**Excerpt from a dataset**:
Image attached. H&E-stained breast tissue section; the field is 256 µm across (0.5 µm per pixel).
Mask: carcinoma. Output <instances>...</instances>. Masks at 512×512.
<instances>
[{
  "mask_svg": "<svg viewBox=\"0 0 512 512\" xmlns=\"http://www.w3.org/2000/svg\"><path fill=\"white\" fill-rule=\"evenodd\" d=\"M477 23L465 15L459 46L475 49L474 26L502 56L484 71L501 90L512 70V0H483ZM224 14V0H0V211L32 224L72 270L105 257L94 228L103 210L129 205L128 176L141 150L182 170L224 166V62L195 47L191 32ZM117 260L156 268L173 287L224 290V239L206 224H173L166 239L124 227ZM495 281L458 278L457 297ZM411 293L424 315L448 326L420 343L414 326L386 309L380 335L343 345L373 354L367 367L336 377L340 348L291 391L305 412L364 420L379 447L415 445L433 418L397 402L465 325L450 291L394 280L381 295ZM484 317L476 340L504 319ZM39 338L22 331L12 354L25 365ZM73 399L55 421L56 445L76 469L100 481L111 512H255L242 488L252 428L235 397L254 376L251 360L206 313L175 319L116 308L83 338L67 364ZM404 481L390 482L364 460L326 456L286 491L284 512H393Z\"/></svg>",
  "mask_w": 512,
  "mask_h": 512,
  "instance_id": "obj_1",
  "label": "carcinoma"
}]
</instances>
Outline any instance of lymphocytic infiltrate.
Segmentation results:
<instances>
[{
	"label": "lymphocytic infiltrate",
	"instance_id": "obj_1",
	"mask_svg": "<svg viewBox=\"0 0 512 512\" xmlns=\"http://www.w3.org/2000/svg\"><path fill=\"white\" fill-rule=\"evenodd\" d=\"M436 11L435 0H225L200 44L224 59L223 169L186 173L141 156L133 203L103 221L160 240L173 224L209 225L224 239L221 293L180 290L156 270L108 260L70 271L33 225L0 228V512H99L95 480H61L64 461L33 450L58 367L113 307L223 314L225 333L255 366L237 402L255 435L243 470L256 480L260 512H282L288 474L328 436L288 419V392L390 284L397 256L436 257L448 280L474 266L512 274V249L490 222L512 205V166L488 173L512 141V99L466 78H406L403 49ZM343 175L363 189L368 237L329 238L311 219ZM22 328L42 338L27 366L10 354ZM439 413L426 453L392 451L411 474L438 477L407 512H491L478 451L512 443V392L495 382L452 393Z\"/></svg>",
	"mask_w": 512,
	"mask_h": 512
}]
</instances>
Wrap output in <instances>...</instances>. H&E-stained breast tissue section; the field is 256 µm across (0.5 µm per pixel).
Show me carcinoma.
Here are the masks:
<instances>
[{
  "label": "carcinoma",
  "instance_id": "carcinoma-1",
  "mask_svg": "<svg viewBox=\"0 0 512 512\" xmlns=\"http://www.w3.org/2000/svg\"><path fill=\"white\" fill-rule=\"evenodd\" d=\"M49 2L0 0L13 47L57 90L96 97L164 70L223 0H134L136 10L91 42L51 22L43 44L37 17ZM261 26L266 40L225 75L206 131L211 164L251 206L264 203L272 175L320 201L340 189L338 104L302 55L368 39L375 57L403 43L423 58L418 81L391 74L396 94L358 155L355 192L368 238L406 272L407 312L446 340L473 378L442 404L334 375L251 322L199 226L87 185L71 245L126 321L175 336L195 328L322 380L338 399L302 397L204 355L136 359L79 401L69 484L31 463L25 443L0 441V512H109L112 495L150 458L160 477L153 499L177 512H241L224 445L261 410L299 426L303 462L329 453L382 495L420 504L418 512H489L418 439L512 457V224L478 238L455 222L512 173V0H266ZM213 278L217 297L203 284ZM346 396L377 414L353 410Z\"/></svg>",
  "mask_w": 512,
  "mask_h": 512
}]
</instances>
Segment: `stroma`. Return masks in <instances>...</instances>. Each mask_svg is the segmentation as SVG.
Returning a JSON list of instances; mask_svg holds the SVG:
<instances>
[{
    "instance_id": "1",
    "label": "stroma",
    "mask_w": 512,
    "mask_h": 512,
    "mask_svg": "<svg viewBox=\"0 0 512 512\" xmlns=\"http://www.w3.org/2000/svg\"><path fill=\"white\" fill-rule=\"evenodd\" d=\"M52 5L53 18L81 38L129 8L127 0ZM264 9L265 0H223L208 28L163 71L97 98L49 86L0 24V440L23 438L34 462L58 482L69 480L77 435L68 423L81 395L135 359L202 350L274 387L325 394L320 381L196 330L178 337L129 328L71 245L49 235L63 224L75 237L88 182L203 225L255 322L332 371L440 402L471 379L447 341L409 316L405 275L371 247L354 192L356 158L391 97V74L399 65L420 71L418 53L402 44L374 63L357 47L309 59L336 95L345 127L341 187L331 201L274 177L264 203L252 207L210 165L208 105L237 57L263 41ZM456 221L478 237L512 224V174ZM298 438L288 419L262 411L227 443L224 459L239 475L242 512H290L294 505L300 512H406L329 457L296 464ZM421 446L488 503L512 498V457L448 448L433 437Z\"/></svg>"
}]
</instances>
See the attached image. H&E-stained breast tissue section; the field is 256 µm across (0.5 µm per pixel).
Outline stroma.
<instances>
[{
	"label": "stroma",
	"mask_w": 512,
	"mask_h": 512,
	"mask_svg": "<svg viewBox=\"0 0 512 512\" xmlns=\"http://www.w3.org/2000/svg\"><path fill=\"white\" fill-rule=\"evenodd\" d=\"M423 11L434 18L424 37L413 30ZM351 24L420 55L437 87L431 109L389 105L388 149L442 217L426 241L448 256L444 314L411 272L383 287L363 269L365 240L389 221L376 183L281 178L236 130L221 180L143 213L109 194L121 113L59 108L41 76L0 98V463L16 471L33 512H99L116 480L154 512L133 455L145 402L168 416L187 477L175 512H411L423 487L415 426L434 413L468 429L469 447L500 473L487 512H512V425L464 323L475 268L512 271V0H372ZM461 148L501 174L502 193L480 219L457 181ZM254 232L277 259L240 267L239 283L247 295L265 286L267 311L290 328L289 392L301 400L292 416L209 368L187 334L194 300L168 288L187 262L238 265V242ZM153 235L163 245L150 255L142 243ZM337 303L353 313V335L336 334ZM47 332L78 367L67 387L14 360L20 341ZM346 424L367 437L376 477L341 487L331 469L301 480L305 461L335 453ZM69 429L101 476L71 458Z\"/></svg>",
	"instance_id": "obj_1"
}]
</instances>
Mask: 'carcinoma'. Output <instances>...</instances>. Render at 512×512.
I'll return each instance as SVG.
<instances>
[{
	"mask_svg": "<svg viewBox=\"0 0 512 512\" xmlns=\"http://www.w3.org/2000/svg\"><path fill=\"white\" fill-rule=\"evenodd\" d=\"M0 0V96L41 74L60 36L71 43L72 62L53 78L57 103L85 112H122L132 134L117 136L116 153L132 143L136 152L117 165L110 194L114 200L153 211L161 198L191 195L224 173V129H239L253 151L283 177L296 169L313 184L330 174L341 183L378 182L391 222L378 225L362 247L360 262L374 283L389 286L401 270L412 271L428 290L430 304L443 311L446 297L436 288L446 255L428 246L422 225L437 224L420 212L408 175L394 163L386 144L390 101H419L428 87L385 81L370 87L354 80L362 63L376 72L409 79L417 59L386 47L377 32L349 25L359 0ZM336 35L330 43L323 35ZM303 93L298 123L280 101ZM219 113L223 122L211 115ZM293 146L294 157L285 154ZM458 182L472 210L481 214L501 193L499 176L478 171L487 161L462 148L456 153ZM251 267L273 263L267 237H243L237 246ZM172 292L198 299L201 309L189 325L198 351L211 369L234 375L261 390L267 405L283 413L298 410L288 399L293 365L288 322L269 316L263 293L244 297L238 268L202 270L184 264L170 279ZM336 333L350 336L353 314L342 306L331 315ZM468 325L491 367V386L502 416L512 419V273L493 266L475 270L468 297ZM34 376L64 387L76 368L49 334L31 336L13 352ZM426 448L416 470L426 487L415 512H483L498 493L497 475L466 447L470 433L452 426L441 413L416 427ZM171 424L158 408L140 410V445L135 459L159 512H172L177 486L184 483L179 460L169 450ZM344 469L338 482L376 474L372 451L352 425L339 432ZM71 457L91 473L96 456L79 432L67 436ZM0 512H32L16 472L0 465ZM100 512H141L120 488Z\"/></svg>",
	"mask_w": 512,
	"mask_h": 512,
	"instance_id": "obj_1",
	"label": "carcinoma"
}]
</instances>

**Instructions to follow**:
Go through the records above, find every line with the word "attached", and list those lines.

**Full solution**:
Image attached. H&E-stained breast tissue section; the field is 256 µm across (0.5 µm per pixel).
See the attached image. H&E-stained breast tissue section; the field is 256 µm across (0.5 µm per pixel).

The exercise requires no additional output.